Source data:
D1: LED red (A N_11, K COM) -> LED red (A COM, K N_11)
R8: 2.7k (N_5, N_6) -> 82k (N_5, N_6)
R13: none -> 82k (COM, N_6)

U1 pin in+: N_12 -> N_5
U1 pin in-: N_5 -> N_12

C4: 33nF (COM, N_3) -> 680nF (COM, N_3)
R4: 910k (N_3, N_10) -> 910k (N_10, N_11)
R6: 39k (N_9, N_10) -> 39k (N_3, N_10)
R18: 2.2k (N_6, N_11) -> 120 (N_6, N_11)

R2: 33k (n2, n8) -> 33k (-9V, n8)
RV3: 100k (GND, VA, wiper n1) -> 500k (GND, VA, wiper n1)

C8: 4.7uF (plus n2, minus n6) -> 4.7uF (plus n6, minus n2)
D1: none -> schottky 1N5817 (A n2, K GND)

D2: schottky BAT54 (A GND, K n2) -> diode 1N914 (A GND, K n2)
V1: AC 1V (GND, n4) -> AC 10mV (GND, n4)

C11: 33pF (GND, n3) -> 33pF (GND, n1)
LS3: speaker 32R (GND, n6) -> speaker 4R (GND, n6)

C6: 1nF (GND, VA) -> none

• **TASK OBJECTIVE**
Each entry shown above is to be duplicated exactly.

• **YOUR RESPONSE**
D1: LED red (A N_11, K COM) -> LED red (A COM, K N_11)
R8: 2.7k (N_5, N_6) -> 82k (N_5, N_6)
R13: none -> 82k (COM, N_6)

U1 pin in+: N_12 -> N_5
U1 pin in-: N_5 -> N_12

C4: 33nF (COM, N_3) -> 680nF (COM, N_3)
R4: 910k (N_3, N_10) -> 910k (N_10, N_11)
R6: 39k (N_9, N_10) -> 39k (N_3, N_10)
R18: 2.2k (N_6, N_11) -> 120 (N_6, N_11)

R2: 33k (n2, n8) -> 33k (-9V, n8)
RV3: 100k (GND, VA, wiper n1) -> 500k (GND, VA, wiper n1)

C8: 4.7uF (plus n2, minus n6) -> 4.7uF (plus n6, minus n2)
D1: none -> schottky 1N5817 (A n2, K GND)

D2: schottky BAT54 (A GND, K n2) -> diode 1N914 (A GND, K n2)
V1: AC 1V (GND, n4) -> AC 10mV (GND, n4)

C11: 33pF (GND, n3) -> 33pF (GND, n1)
LS3: speaker 32R (GND, n6) -> speaker 4R (GND, n6)

C6: 1nF (GND, VA) -> none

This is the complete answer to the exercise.